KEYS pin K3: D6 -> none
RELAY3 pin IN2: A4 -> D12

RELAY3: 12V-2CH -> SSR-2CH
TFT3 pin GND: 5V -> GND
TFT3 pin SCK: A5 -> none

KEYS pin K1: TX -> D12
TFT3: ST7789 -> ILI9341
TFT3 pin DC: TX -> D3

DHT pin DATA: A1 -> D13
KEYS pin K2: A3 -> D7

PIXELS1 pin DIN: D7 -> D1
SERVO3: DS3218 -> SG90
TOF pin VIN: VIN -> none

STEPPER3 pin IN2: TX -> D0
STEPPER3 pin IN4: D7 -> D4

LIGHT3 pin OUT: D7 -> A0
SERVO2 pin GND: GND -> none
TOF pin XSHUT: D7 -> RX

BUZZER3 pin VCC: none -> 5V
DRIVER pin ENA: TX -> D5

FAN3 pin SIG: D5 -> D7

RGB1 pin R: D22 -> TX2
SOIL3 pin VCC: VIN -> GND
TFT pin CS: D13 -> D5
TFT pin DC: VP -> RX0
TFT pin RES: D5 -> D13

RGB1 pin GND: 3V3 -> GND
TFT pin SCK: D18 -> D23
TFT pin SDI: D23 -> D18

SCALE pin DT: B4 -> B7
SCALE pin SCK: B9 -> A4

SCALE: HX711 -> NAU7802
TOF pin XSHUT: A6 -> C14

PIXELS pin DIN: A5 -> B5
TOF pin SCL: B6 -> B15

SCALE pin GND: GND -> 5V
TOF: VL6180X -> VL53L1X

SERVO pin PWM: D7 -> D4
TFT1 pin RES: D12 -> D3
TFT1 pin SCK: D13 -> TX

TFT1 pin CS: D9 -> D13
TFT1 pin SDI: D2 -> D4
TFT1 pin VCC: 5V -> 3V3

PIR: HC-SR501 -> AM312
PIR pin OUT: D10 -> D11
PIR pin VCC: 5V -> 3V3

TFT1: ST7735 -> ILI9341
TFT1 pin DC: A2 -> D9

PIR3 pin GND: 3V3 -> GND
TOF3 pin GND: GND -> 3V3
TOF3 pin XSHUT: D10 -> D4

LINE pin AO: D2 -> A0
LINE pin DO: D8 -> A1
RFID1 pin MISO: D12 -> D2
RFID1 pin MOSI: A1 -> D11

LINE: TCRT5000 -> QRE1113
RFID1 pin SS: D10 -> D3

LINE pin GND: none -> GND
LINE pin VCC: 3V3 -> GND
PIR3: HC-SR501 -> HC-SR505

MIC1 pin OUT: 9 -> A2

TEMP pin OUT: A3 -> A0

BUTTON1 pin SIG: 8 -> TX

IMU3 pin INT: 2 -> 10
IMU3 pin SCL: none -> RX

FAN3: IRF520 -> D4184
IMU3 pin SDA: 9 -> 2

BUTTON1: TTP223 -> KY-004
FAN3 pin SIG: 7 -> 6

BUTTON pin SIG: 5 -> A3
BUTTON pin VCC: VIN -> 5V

> _EXERCISE DIRECTIONS_
Line by line, check the material above for the word "XSHUT", then give the number of lines that hold it and nothing else.

> _RESULT OF THE EXERCISE_
3